Aim of the task ▸
Pictures excluded, return every entry exactly, please.

[Records excerpted from a collection]
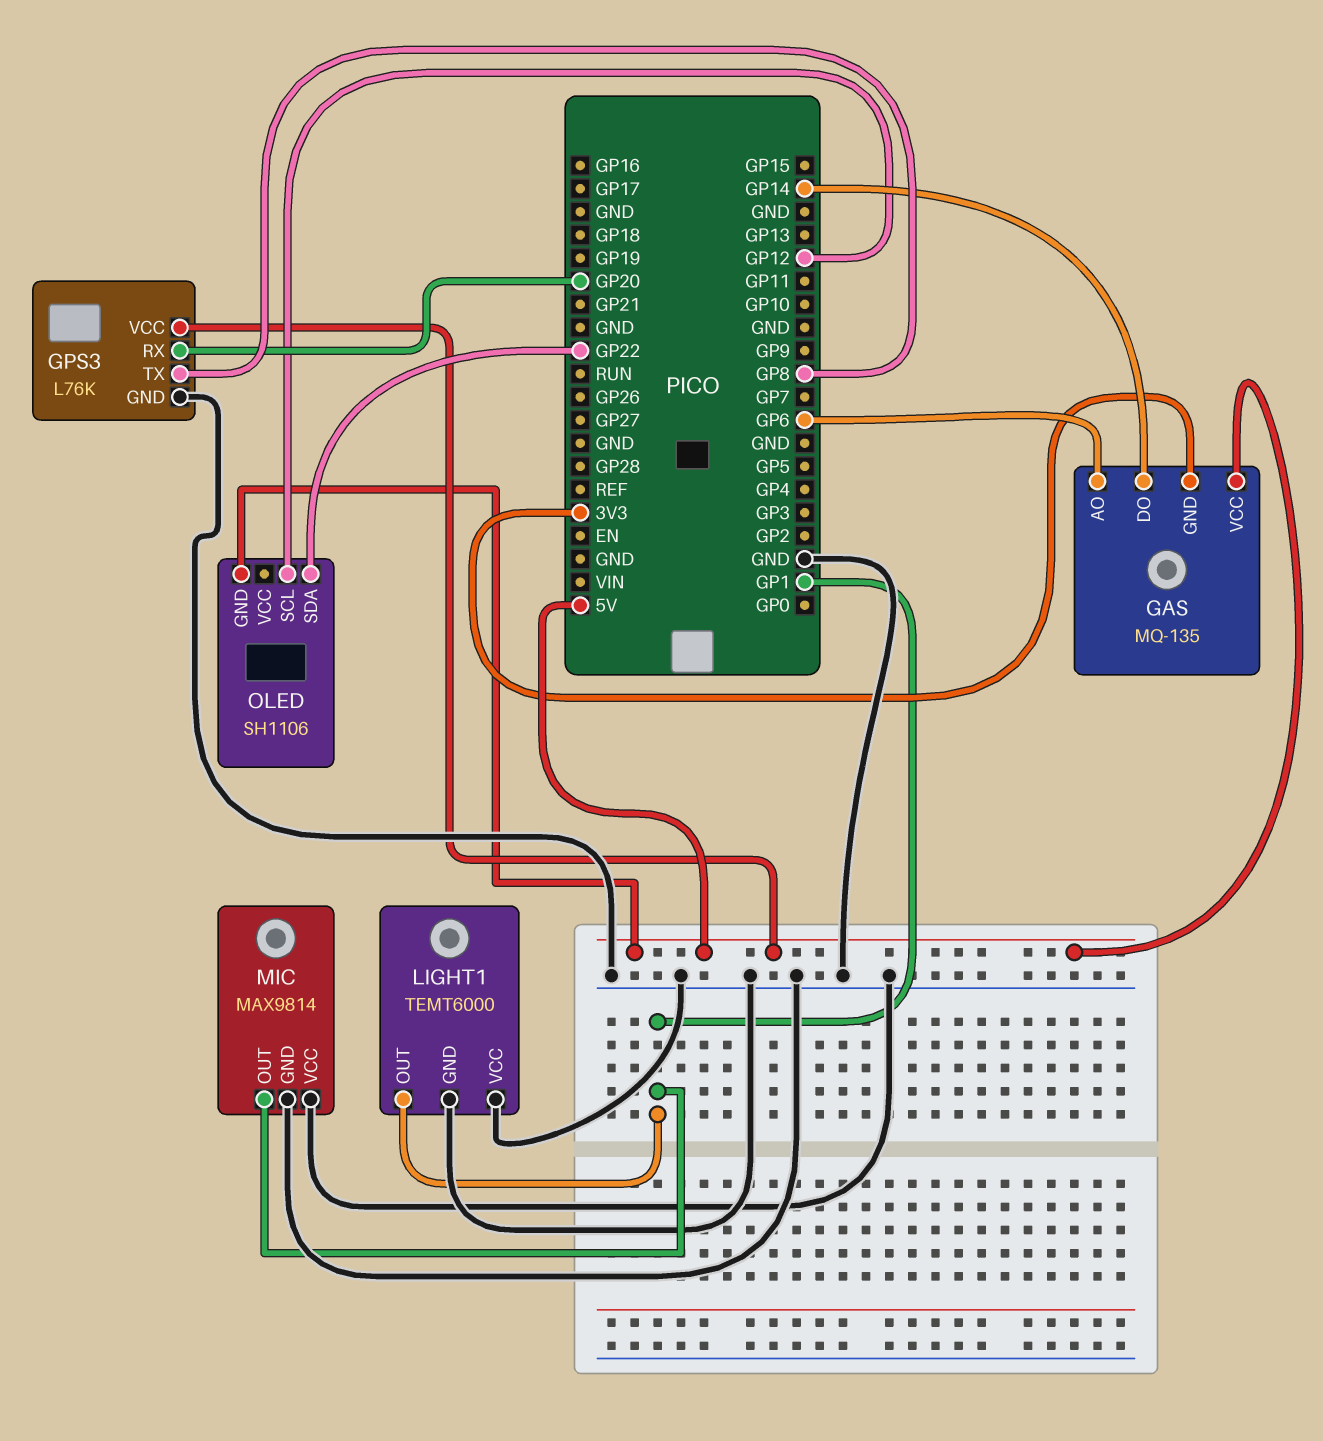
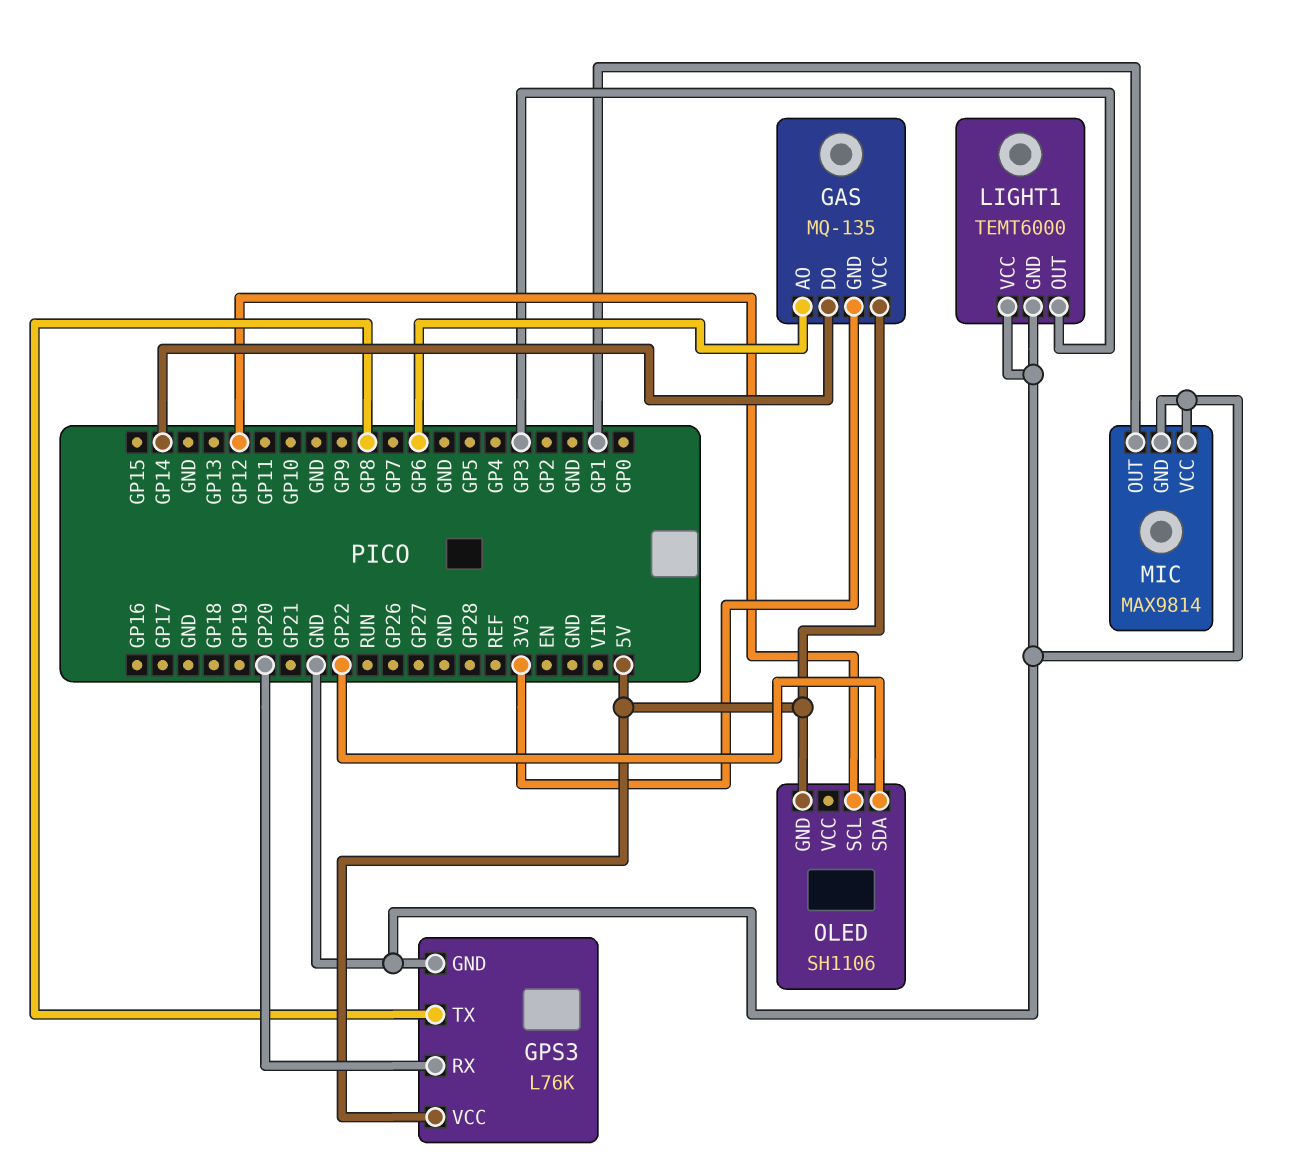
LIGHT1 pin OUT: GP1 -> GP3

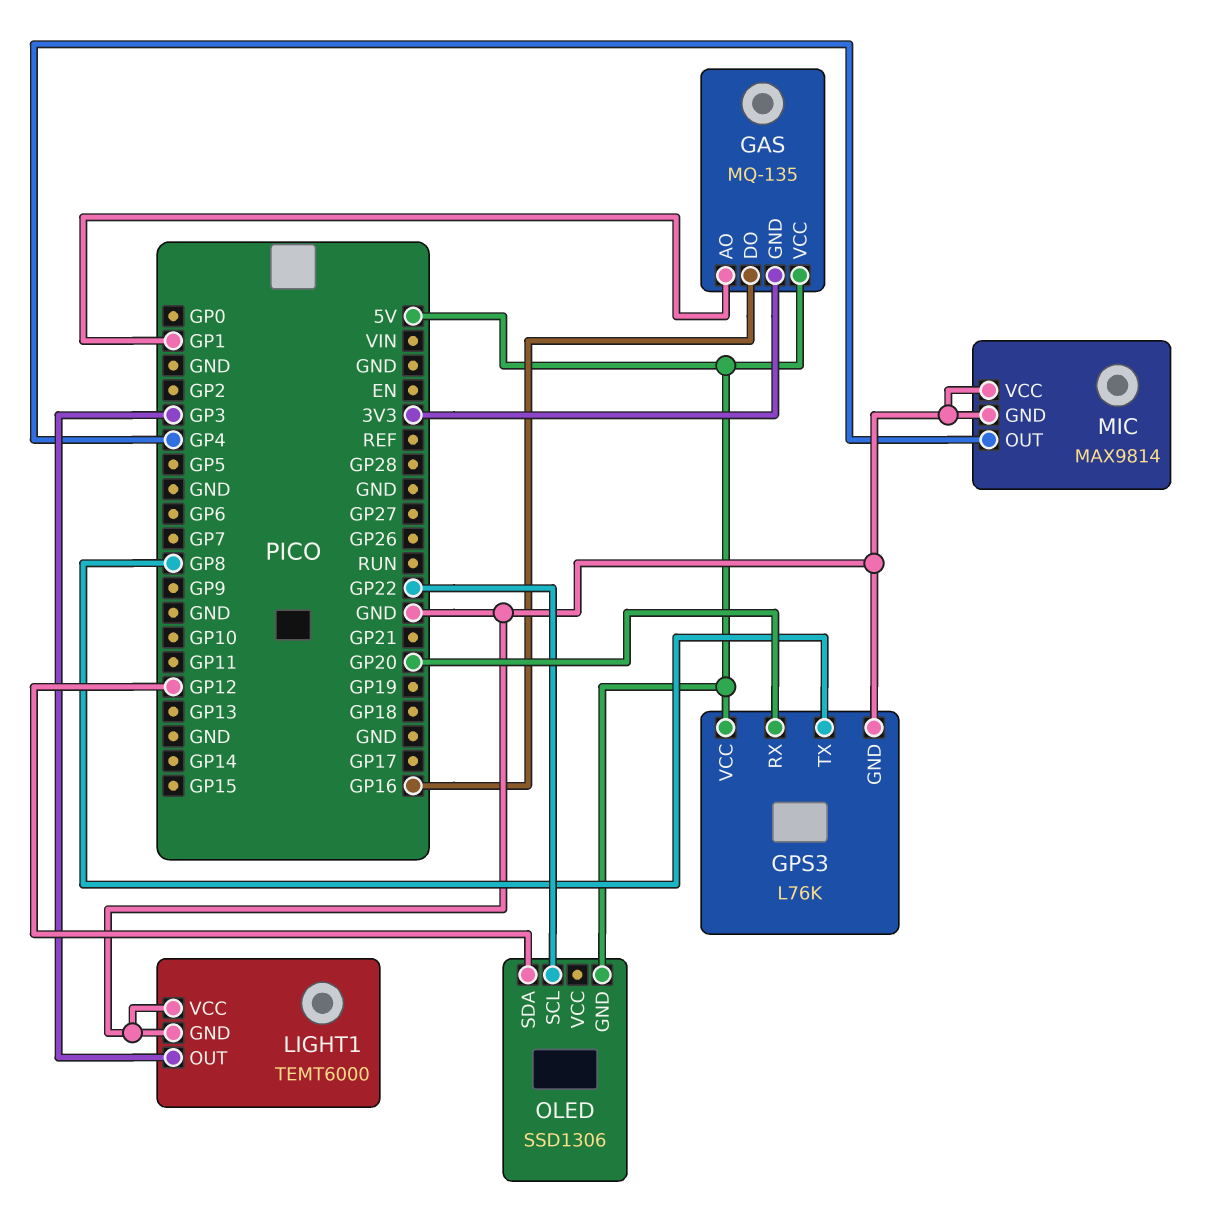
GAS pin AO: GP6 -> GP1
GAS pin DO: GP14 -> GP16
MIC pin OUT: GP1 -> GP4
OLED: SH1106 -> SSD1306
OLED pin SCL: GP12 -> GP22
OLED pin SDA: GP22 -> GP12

Solution for this exercise ▸
LIGHT1 pin OUT: GP1 -> GP3

GAS pin AO: GP6 -> GP1
GAS pin DO: GP14 -> GP16
MIC pin OUT: GP1 -> GP4
OLED: SH1106 -> SSD1306
OLED pin SCL: GP12 -> GP22
OLED pin SDA: GP22 -> GP12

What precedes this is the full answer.